**What you will do**. Output the data in full. Keep every word exact and exclude the pictures.

**Dataset extract**.
-.-.-

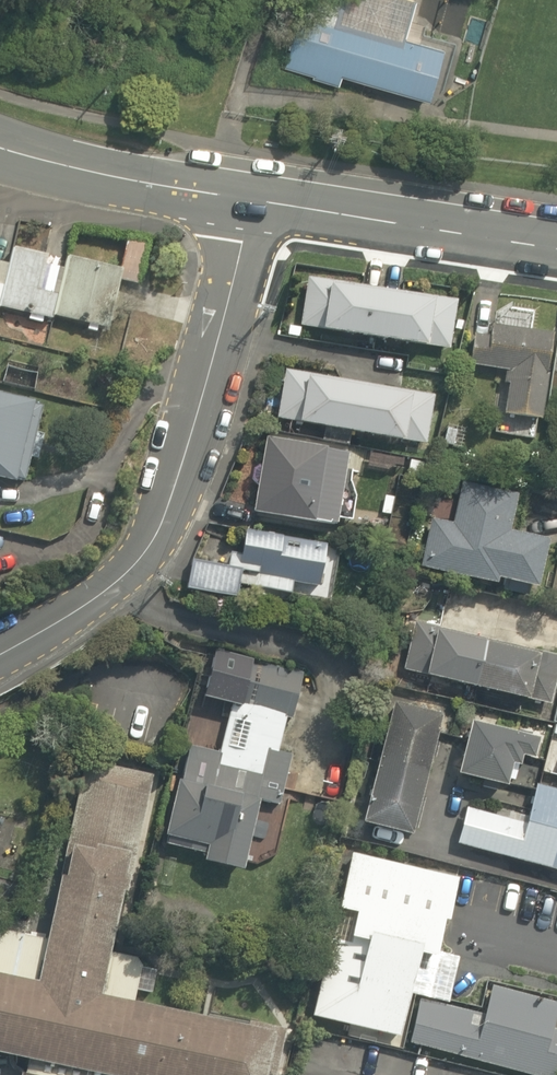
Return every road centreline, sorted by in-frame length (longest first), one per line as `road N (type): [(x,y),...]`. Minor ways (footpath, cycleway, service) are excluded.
road 1 (residential): [(0,655),(118,584),(162,524),(251,203)]
road 2 (residential): [(251,203),(556,251)]
road 3 (residential): [(0,149),(251,203)]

-.-.-

**Response to the exercise**.
Return every road centreline, sorted by in-frame length (longest first), one per line as `road N (type): [(x,y),...]`. Minor ways (footpath, cycleway, service) are excluded.
road 1 (residential): [(0,655),(118,584),(162,524),(251,203)]
road 2 (residential): [(251,203),(556,251)]
road 3 (residential): [(0,149),(251,203)]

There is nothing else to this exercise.